> What you should do
Nothing but the lines below from the one that contains "camera: 20 degrees left, 0 degrees up" through the one that contains "black drum [577,174,652,243] -> none" should be retyped, exactly and including both ends. Do not include pictures.

> Records shown
......

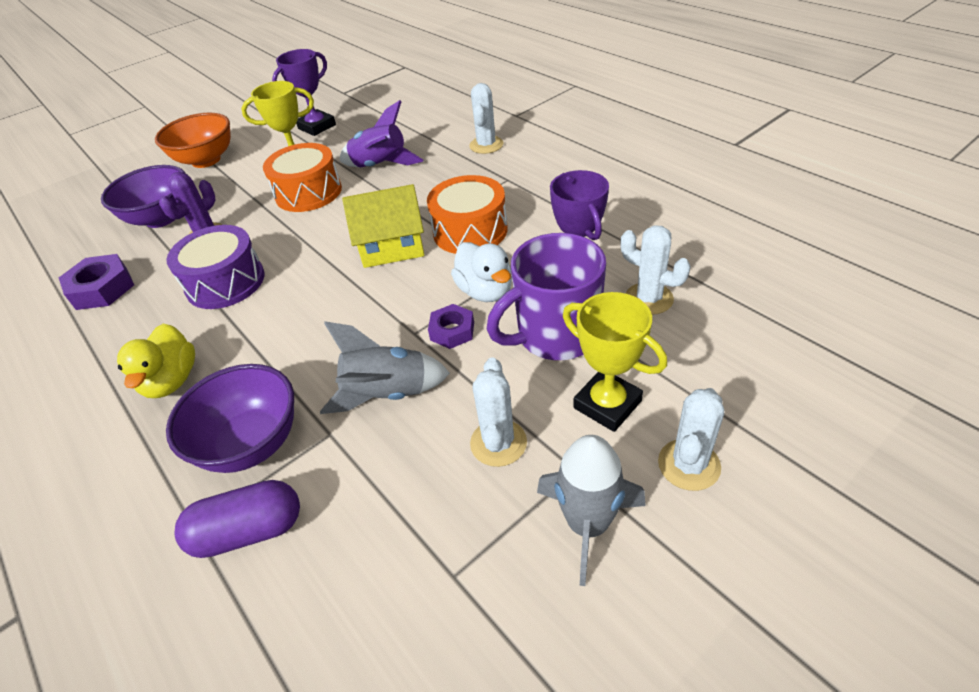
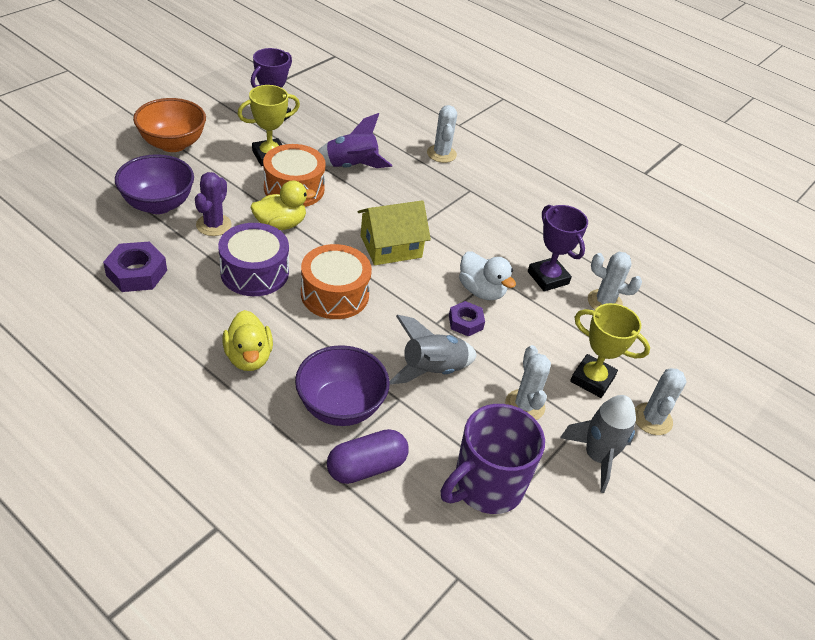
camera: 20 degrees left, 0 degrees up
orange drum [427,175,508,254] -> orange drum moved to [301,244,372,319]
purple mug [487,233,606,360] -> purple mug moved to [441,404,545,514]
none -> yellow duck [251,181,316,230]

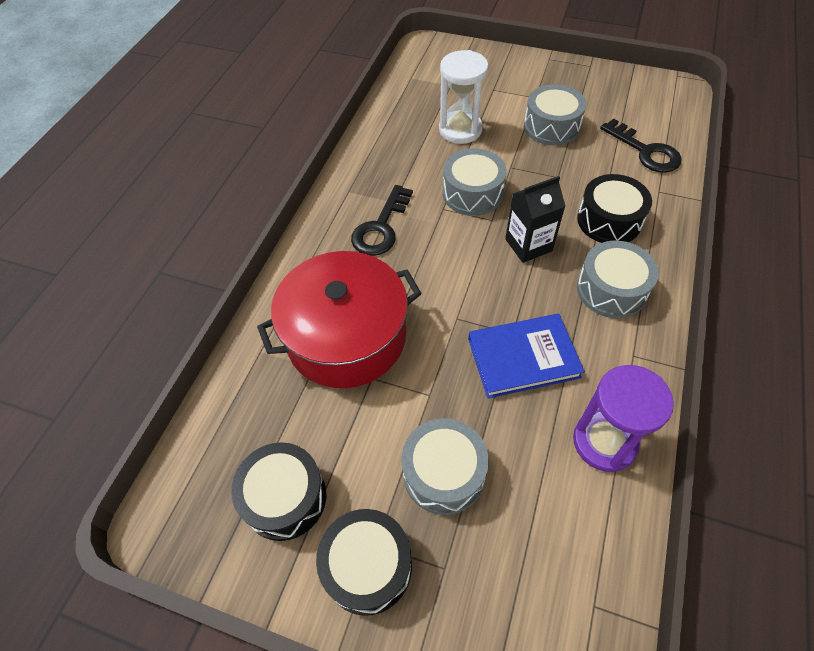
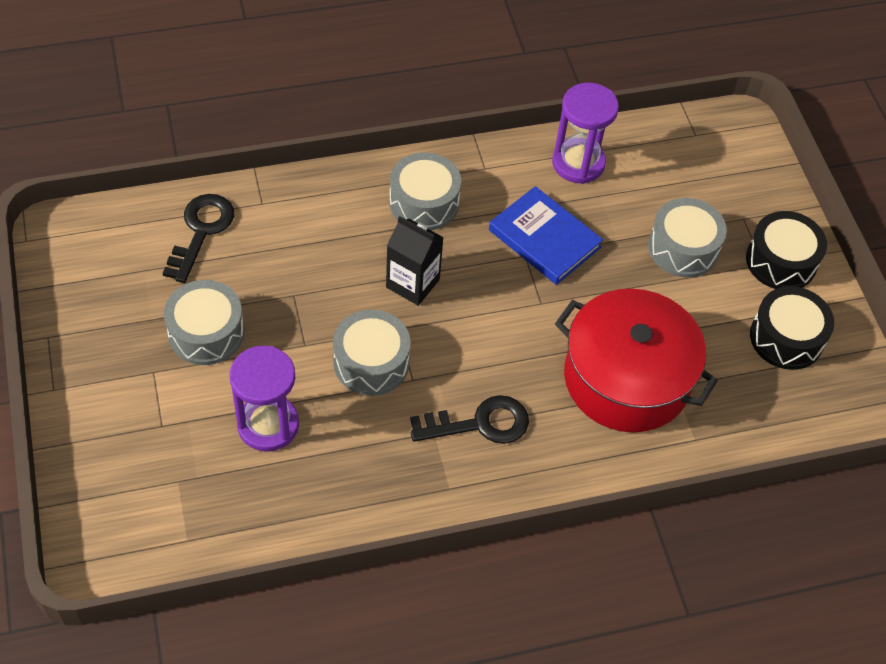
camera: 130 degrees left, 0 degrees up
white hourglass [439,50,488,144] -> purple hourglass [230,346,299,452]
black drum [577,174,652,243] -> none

......

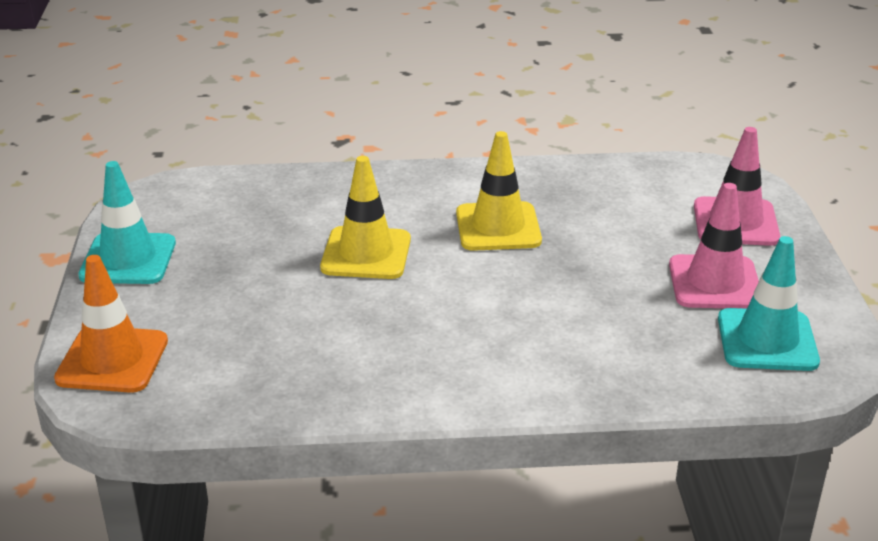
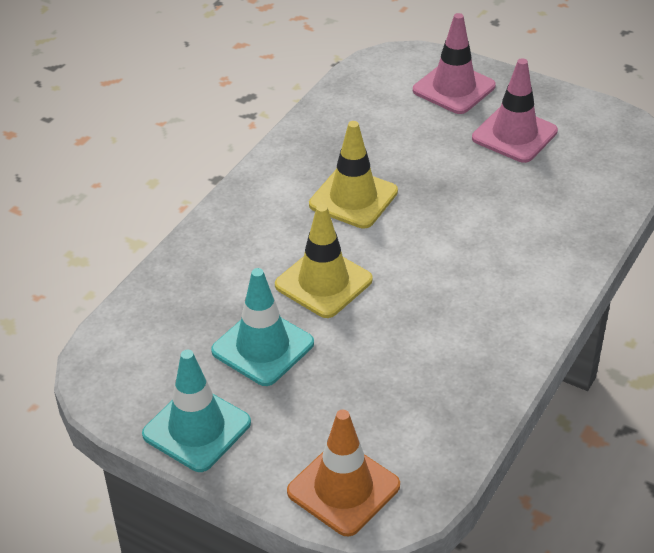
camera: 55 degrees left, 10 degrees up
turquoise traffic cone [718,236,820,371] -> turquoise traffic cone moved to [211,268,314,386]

......

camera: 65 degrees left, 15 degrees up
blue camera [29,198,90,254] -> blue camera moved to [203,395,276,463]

......

> Exercise response
camera: 20 degrees left, 0 degrees up
orange drum [427,175,508,254] -> orange drum moved to [301,244,372,319]
purple mug [487,233,606,360] -> purple mug moved to [441,404,545,514]
none -> yellow duck [251,181,316,230]

camera: 130 degrees left, 0 degrees up
white hourglass [439,50,488,144] -> purple hourglass [230,346,299,452]
black drum [577,174,652,243] -> none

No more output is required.